Please report each line of the data below that contains "cyan".

● DATA SECTION
________________

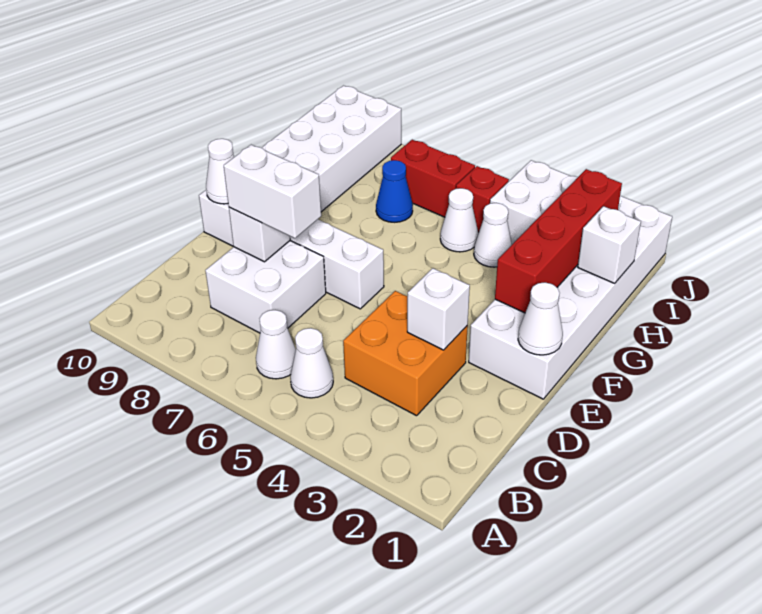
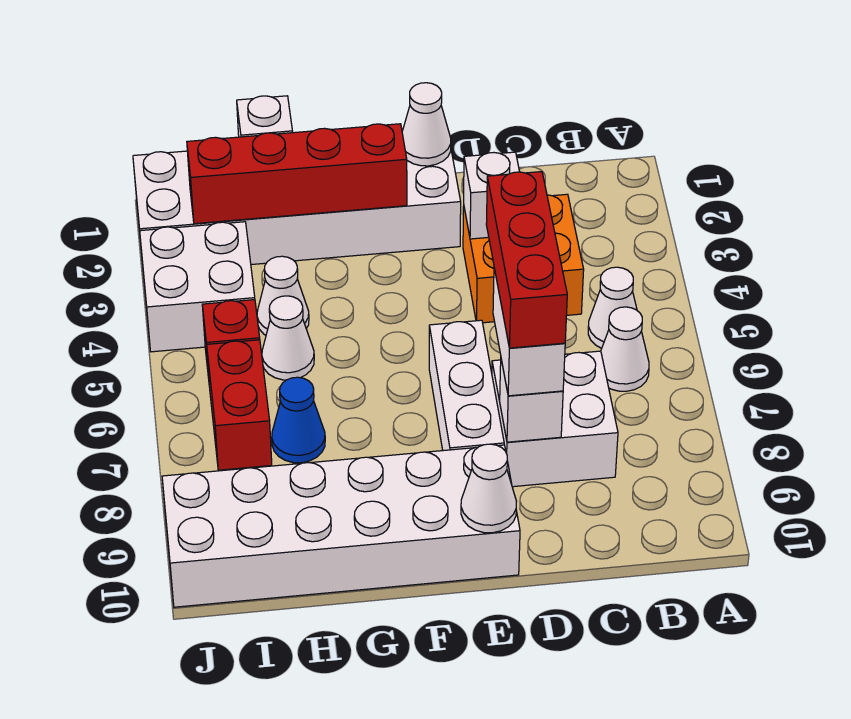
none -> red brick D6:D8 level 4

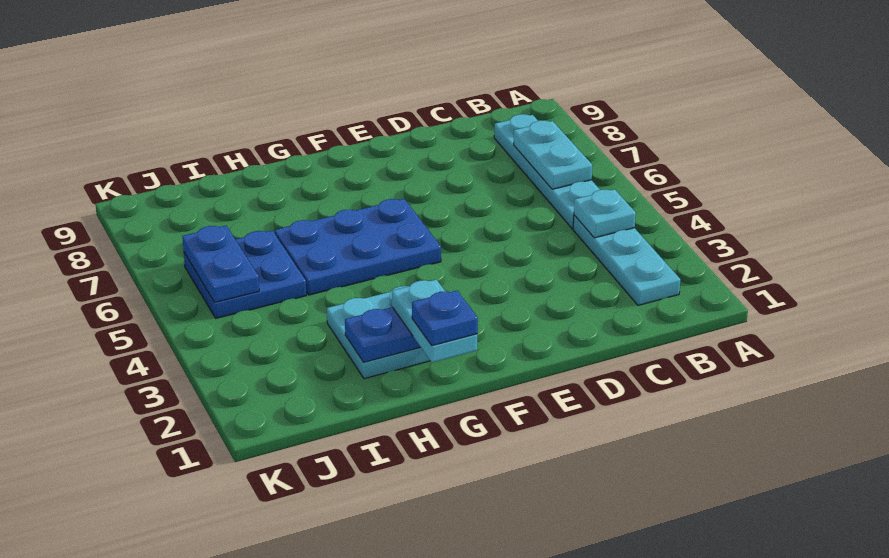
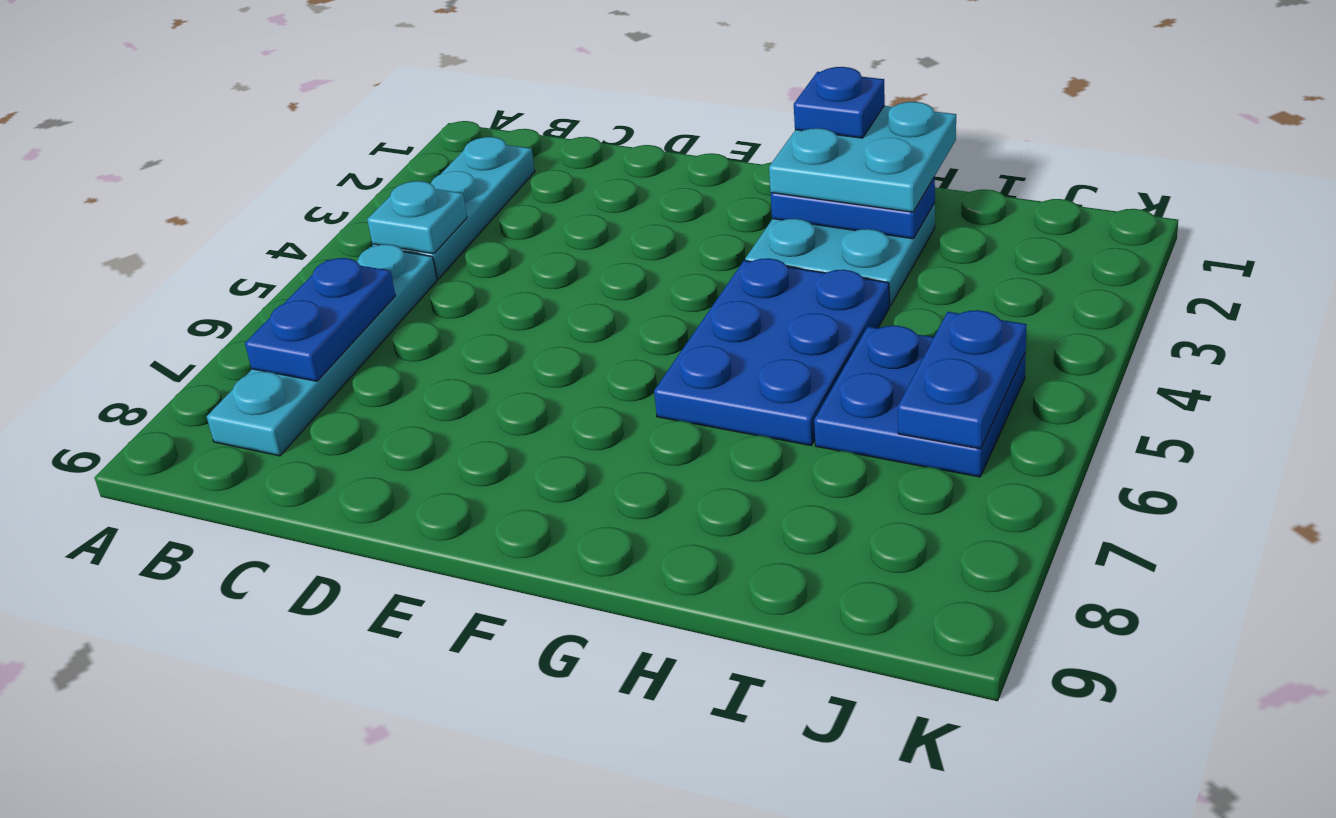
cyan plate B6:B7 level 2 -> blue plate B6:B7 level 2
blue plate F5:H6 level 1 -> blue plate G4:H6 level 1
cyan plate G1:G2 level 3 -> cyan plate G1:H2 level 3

________________

● ANSWER TO THIS TASK
cyan plate B6:B7 level 2 -> blue plate B6:B7 level 2
cyan plate G1:G2 level 3 -> cyan plate G1:H2 level 3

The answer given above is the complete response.